DATASET EXTRACT START

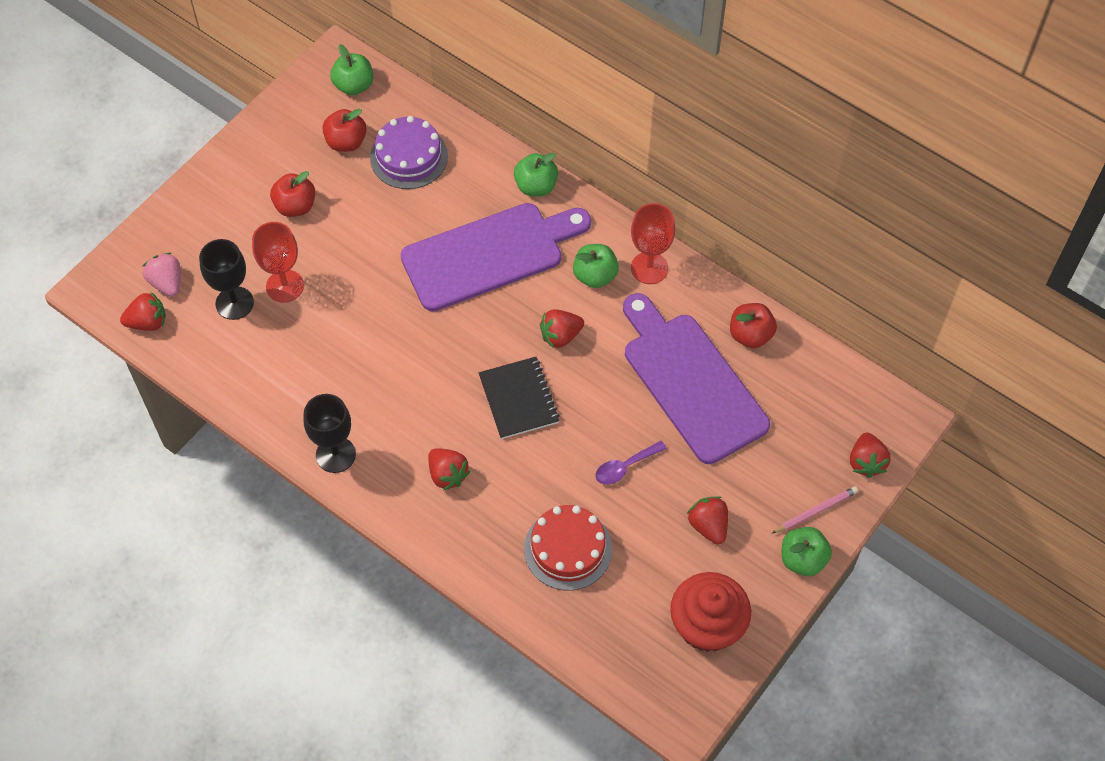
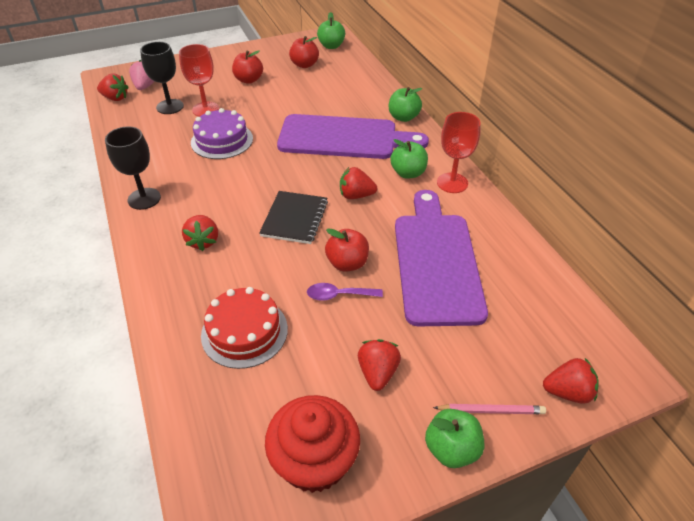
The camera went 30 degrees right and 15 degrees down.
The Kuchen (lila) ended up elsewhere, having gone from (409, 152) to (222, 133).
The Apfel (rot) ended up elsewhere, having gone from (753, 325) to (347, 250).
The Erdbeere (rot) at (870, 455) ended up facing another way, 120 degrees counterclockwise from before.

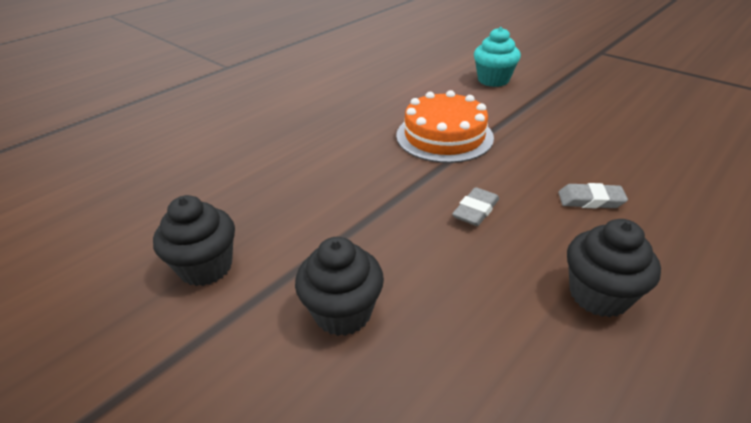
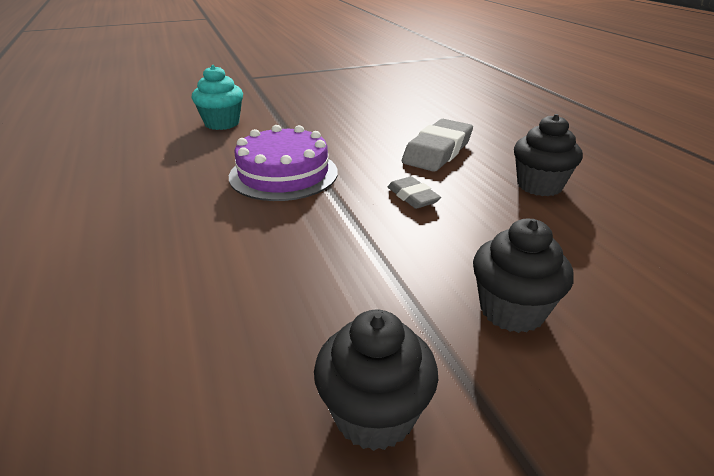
The camera went 65 degrees left and 5 degrees down.
What was the Kuchen (orange) at (445, 126) turned into the Kuchen (lila) at (283, 163).
The size of the Radiergummi (grau) at (593, 196) changed by a factor of 1.79.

DATASET EXTRACT END

ABOUT THIS TASK:
Would you copy out the material above exactly, without the pictures in it?

RESULT OF THIS TASK:
The camera went 30 degrees right and 15 degrees down.
The Kuchen (lila) ended up elsewhere, having gone from (409, 152) to (222, 133).
The Apfel (rot) ended up elsewhere, having gone from (753, 325) to (347, 250).
The Erdbeere (rot) at (870, 455) ended up facing another way, 120 degrees counterclockwise from before.

The camera went 65 degrees left and 5 degrees down.
What was the Kuchen (orange) at (445, 126) turned into the Kuchen (lila) at (283, 163).
The size of the Radiergummi (grau) at (593, 196) changed by a factor of 1.79.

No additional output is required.